> TRY IT
Each line of the records has to be copied exactly, though the pictures must be left out.

> AVAILABLE RECORDS
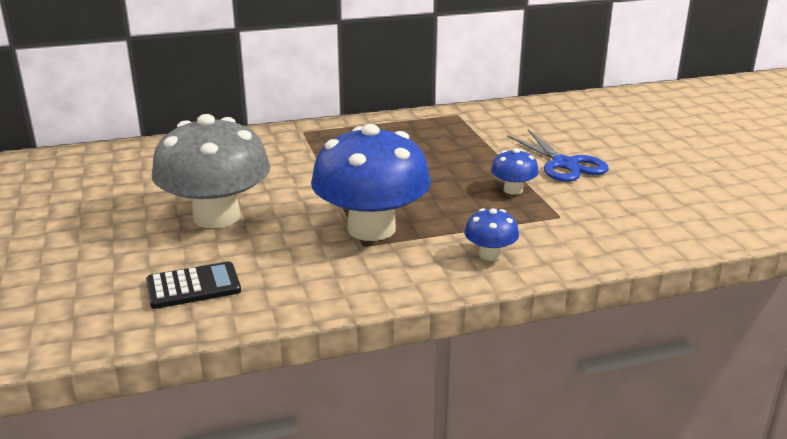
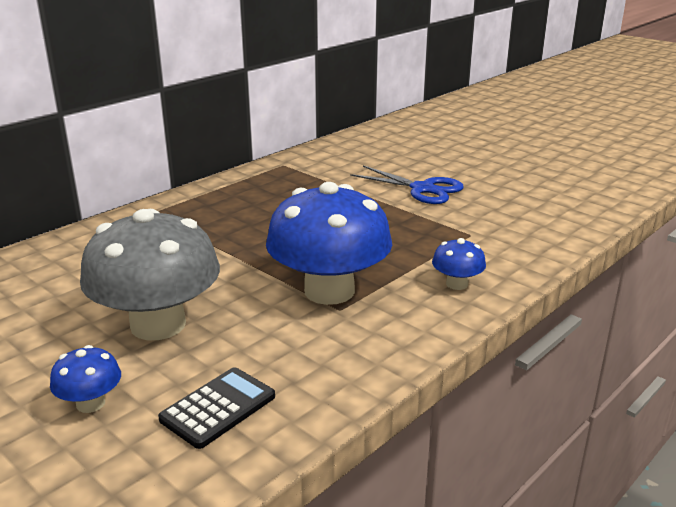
camera: 30 degrees left, 0 degrees up
(513, 190) = (408, 221): blue mushroom -> blue mushroom (90, 403)

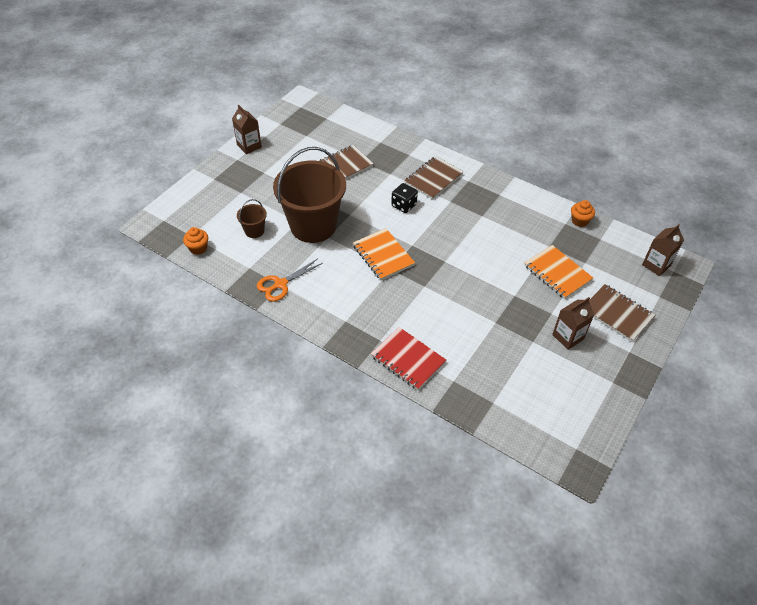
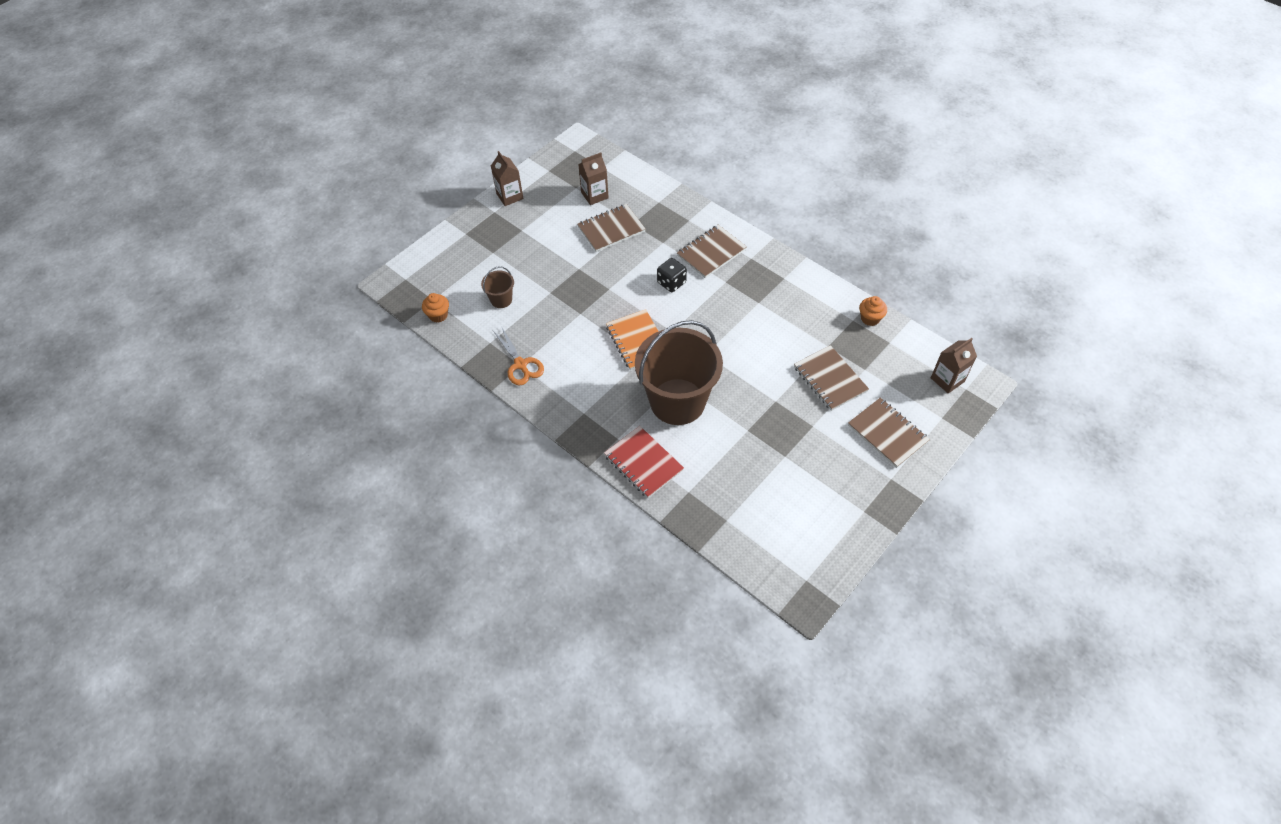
camera: 10 degrees right, 5 degrees up
(280, 284) = (520, 364): orange scissors -> orange scissors turned 90 degrees counterclockwise
(313, 226) = (566, 299): brown bucket -> brown bucket (677, 401)
(557, 273) = (830, 379): orange notebook -> brown notebook
(568, 337) = (825, 455): brown carton -> brown carton (594, 195)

> ANSWER FOR THE TASK
camera: 30 degrees left, 0 degrees up
(513, 190) = (408, 221): blue mushroom -> blue mushroom (90, 403)

camera: 10 degrees right, 5 degrees up
(280, 284) = (520, 364): orange scissors -> orange scissors turned 90 degrees counterclockwise
(313, 226) = (566, 299): brown bucket -> brown bucket (677, 401)
(557, 273) = (830, 379): orange notebook -> brown notebook
(568, 337) = (825, 455): brown carton -> brown carton (594, 195)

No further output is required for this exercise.